> _Your instructions_
Please return only the lines from the one holding "centre 45 degrees counterclockwise" through the one holding "top right to centre", exactly as they appear in the records below, both ends included.

> _Source data_
..............................
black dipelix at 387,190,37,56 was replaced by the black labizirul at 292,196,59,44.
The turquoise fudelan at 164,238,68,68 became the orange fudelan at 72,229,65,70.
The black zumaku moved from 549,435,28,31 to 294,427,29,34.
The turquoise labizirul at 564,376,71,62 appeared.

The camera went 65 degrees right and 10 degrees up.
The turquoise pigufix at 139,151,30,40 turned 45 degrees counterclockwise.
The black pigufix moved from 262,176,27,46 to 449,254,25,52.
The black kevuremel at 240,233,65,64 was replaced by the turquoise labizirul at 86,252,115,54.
..............................
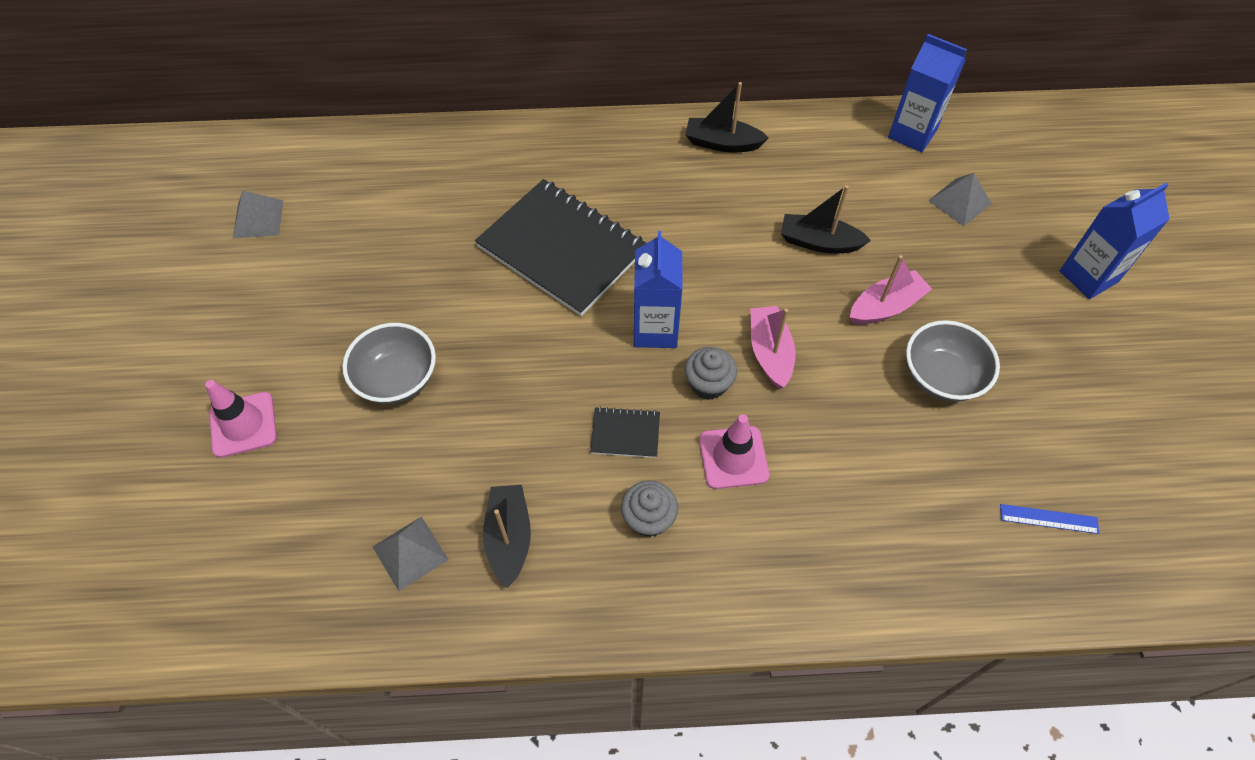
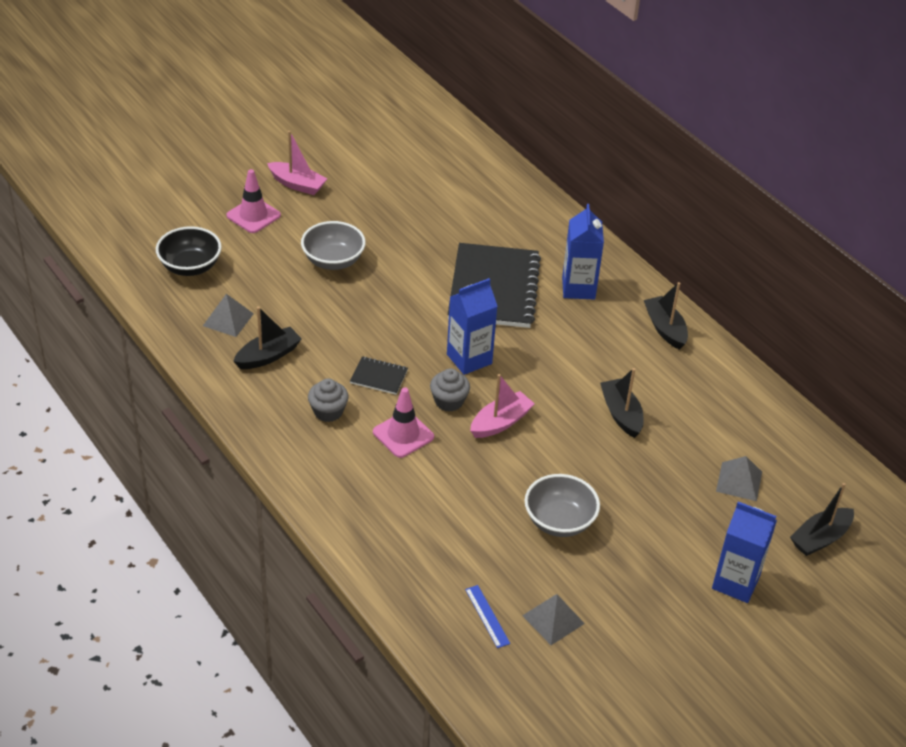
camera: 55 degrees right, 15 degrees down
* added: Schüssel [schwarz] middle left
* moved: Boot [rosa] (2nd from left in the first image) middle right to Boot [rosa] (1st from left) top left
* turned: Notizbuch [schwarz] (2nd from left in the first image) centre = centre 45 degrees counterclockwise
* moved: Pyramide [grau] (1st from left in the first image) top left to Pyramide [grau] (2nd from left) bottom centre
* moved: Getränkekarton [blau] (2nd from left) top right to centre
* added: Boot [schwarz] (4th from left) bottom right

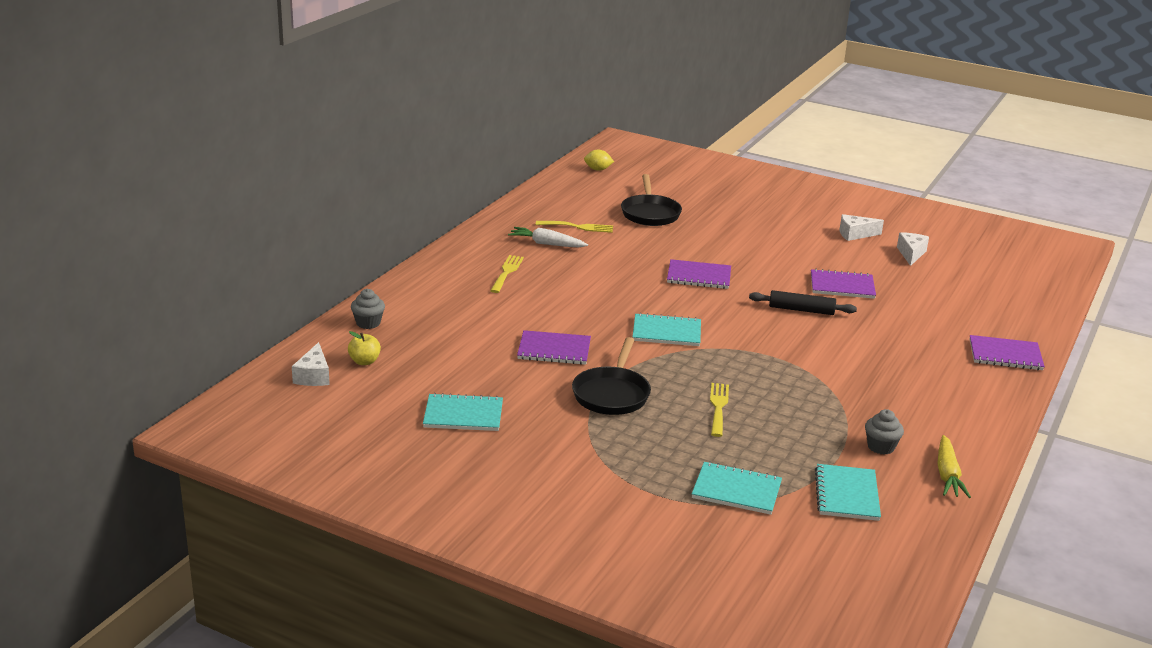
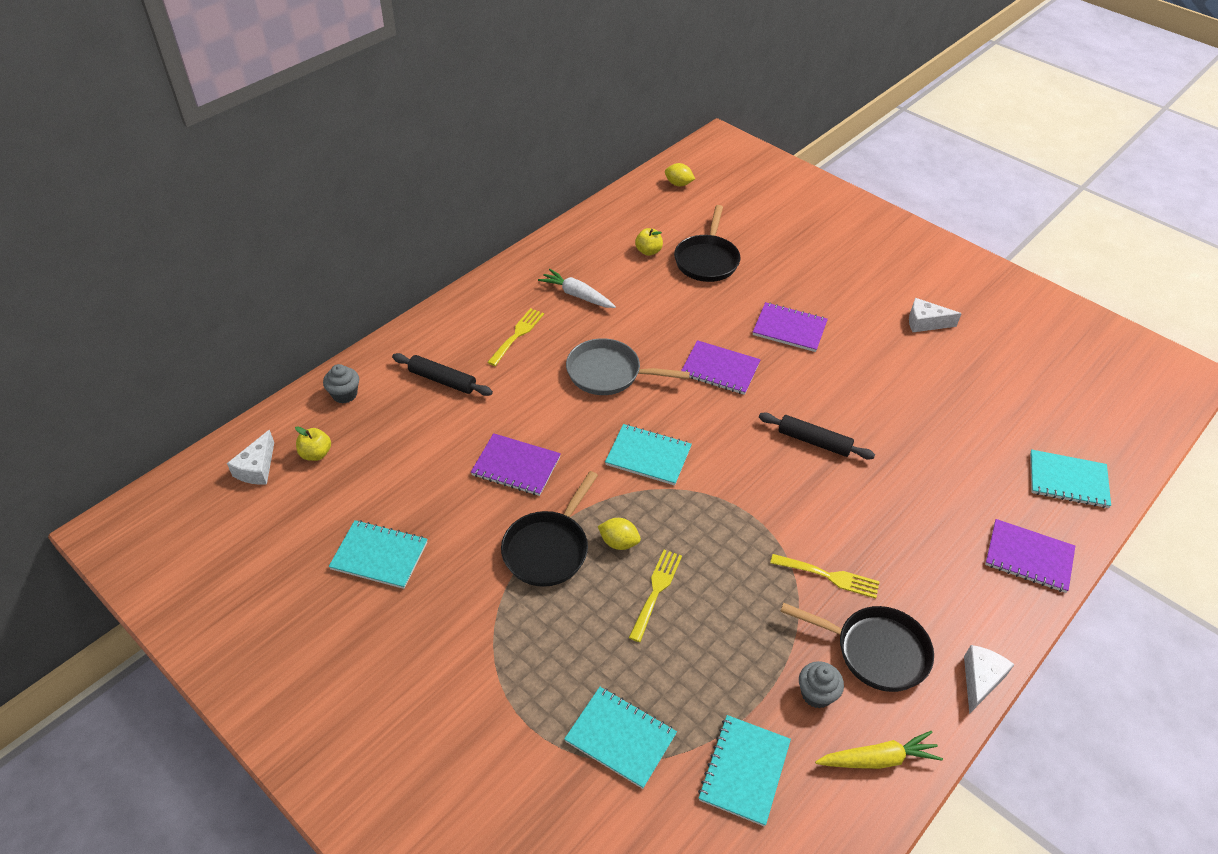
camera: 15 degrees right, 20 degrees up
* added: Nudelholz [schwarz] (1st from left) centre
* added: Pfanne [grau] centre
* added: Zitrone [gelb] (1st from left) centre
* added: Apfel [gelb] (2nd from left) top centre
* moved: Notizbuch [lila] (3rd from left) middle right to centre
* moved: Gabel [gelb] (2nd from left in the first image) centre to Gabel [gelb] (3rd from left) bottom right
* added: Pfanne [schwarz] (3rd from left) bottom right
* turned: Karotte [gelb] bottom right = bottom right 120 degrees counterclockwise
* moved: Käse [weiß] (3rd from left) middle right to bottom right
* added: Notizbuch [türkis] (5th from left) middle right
..............................
> _Finished task_
* turned: Notizbuch [schwarz] (2nd from left in the first image) centre = centre 45 degrees counterclockwise
* moved: Pyramide [grau] (1st from left in the first image) top left to Pyramide [grau] (2nd from left) bottom centre
* moved: Getränkekarton [blau] (2nd from left) top right to centre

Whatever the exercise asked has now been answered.